#### Task item
Find every line below where the word "none" occurs, then give how many you found and nothing else.

#### Source data
.....
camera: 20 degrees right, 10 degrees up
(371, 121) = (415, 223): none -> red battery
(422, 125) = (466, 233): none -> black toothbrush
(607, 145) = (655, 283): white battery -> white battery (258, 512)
.....
#### Completed exercise
2